§ TASK TO CARRY OUT
Set down every entry exactly as given. Pictures are to be left out.

§ PROVIDED RECORDS
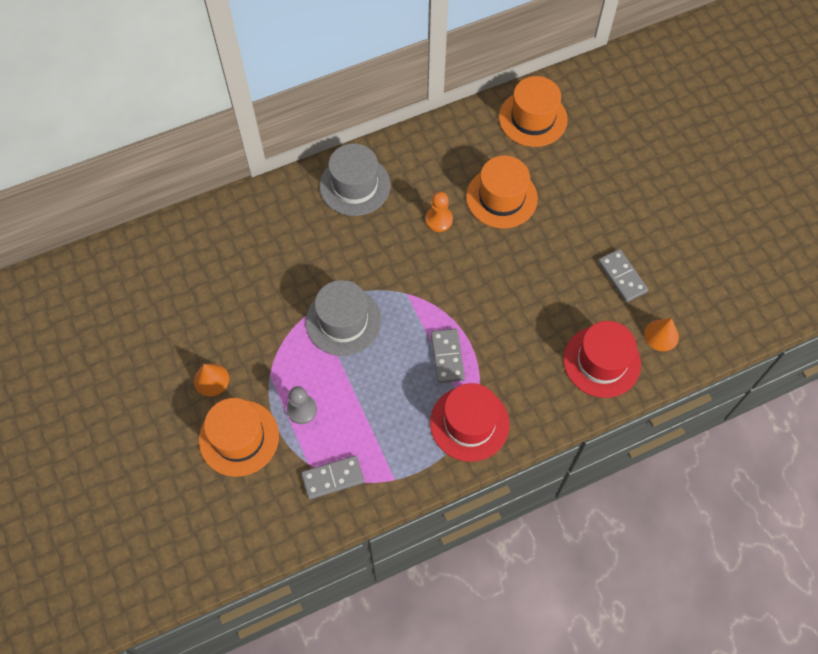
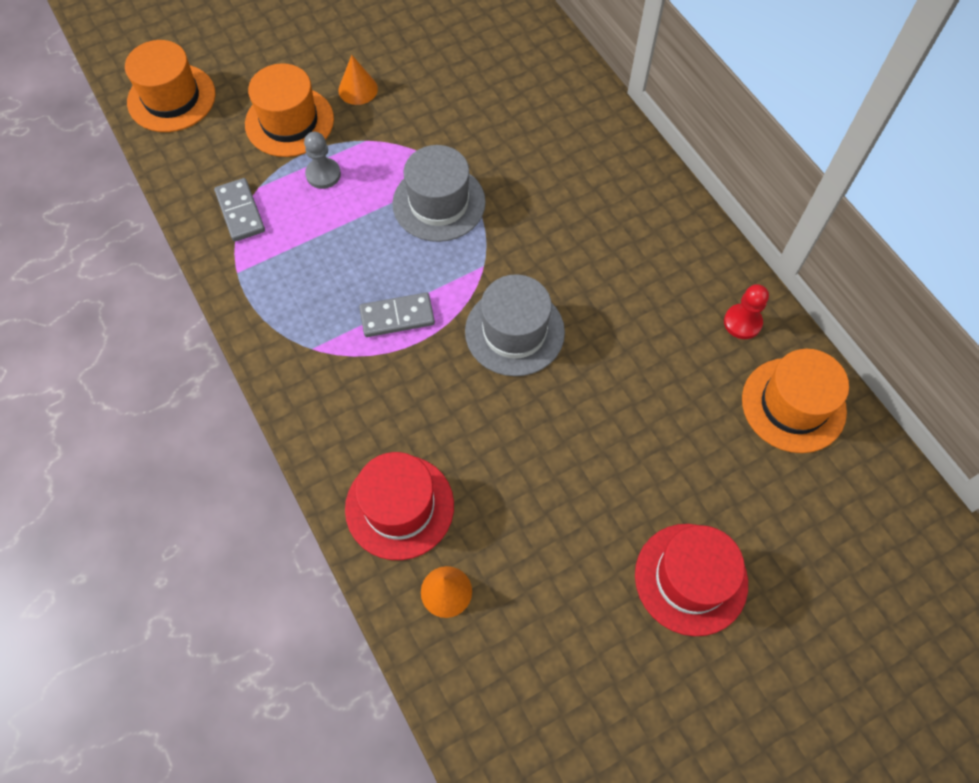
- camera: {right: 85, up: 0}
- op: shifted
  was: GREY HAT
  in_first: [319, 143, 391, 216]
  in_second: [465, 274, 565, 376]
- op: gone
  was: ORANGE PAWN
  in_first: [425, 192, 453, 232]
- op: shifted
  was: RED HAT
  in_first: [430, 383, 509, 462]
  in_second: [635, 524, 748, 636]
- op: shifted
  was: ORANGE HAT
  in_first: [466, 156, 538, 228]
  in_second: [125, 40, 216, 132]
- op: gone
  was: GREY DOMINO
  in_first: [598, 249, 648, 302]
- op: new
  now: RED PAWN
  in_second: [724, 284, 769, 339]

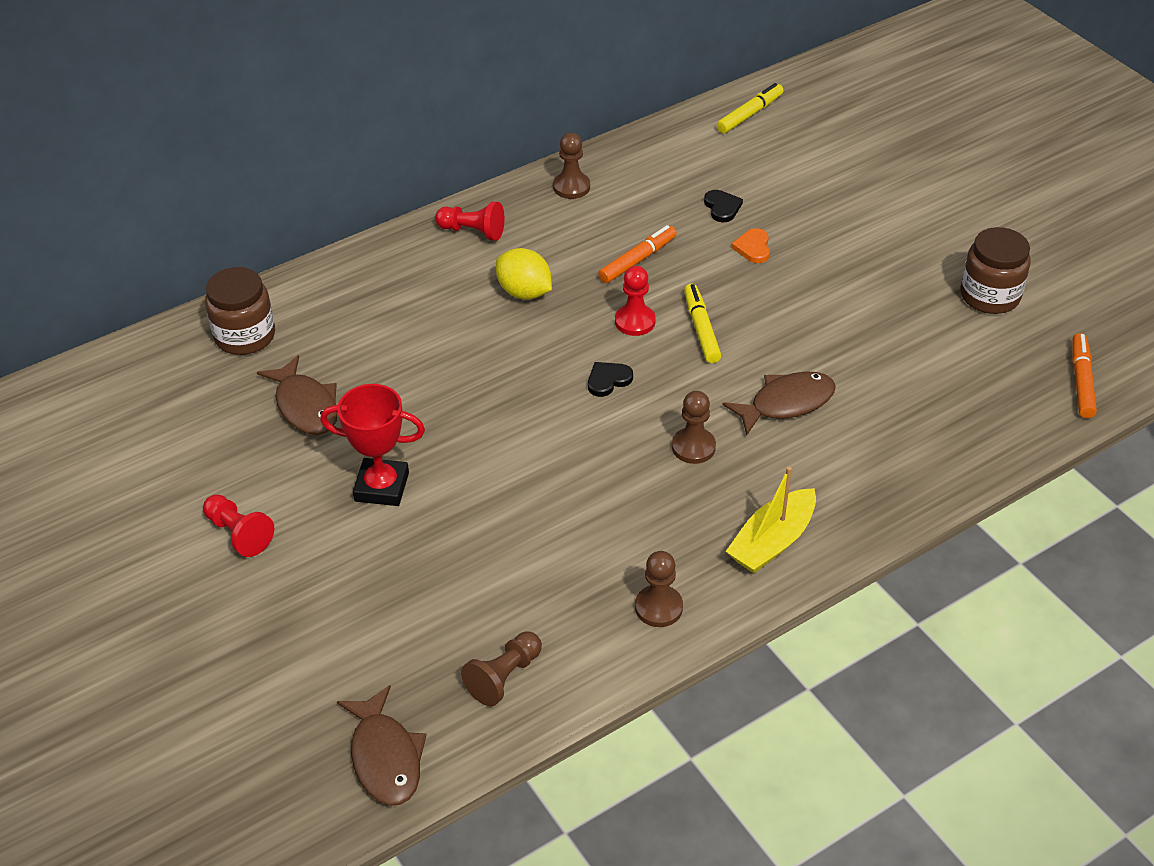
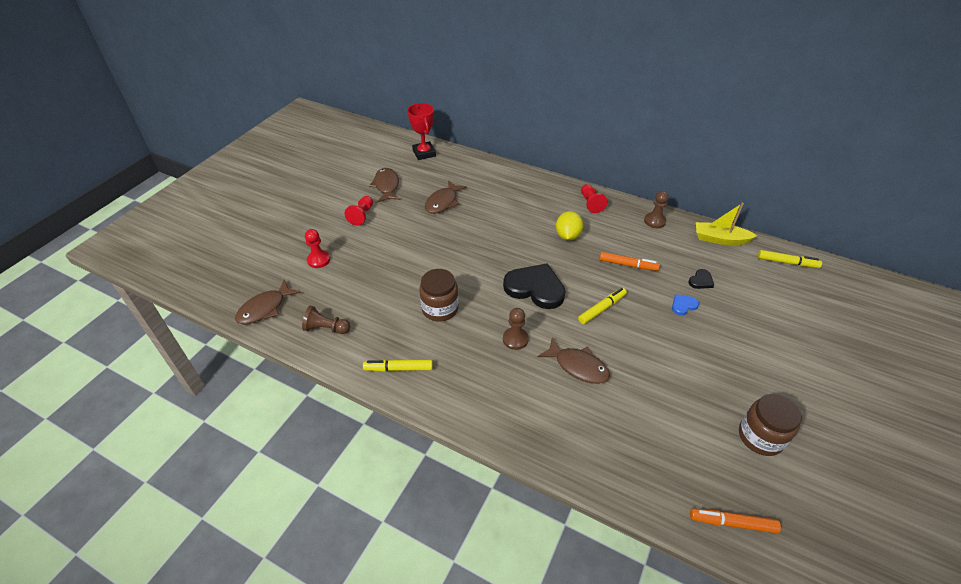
- camera: {right: 60, up: 0}
- op: shifted
  was: BROWN JAR
  in_first: [205, 267, 275, 355]
  in_second: [419, 269, 459, 321]
- op: shifted
  was: RED TROPHY
  in_first: [320, 384, 425, 506]
  in_second: [407, 103, 436, 160]
- op: scaled
  was: BLACK HEART
  in_first: [588, 362, 633, 397]
  in_second: [503, 263, 566, 309]
  ratio: 2.26
- op: shifted
  was: RED PAWN
  in_first: [615, 266, 656, 336]
  in_second: [305, 229, 330, 268]
- op: swapped
  was: BROWN PAWN
  now: YELLOW MARKER
  in_first: [635, 551, 683, 627]
  in_second: [363, 360, 433, 372]
- op: shifted
  was: YELLOW BOAT
  in_first: [726, 467, 816, 573]
  in_second: [696, 203, 757, 245]
- op: repainted
  was: ORANGE HEART
  now: BLUE HEART
  in_first: [731, 228, 770, 263]
  in_second: [672, 294, 699, 315]
- op: rotated
  was: ORANGE MARKER
  in_first: [1072, 333, 1097, 418]
  in_second: [690, 508, 781, 533]
  clockwise: -150
- op: new
  now: BROWN FISH
  in_second: [369, 168, 400, 202]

§ EXERCISE RESULT
- camera: {right: 85, up: 0}
- op: shifted
  was: GREY HAT
  in_first: [319, 143, 391, 216]
  in_second: [465, 274, 565, 376]
- op: gone
  was: ORANGE PAWN
  in_first: [425, 192, 453, 232]
- op: shifted
  was: RED HAT
  in_first: [430, 383, 509, 462]
  in_second: [635, 524, 748, 636]
- op: shifted
  was: ORANGE HAT
  in_first: [466, 156, 538, 228]
  in_second: [125, 40, 216, 132]
- op: gone
  was: GREY DOMINO
  in_first: [598, 249, 648, 302]
- op: new
  now: RED PAWN
  in_second: [724, 284, 769, 339]

- camera: {right: 60, up: 0}
- op: shifted
  was: BROWN JAR
  in_first: [205, 267, 275, 355]
  in_second: [419, 269, 459, 321]
- op: shifted
  was: RED TROPHY
  in_first: [320, 384, 425, 506]
  in_second: [407, 103, 436, 160]
- op: scaled
  was: BLACK HEART
  in_first: [588, 362, 633, 397]
  in_second: [503, 263, 566, 309]
  ratio: 2.26
- op: shifted
  was: RED PAWN
  in_first: [615, 266, 656, 336]
  in_second: [305, 229, 330, 268]
- op: swapped
  was: BROWN PAWN
  now: YELLOW MARKER
  in_first: [635, 551, 683, 627]
  in_second: [363, 360, 433, 372]
- op: shifted
  was: YELLOW BOAT
  in_first: [726, 467, 816, 573]
  in_second: [696, 203, 757, 245]
- op: repainted
  was: ORANGE HEART
  now: BLUE HEART
  in_first: [731, 228, 770, 263]
  in_second: [672, 294, 699, 315]
- op: rotated
  was: ORANGE MARKER
  in_first: [1072, 333, 1097, 418]
  in_second: [690, 508, 781, 533]
  clockwise: -150
- op: new
  now: BROWN FISH
  in_second: [369, 168, 400, 202]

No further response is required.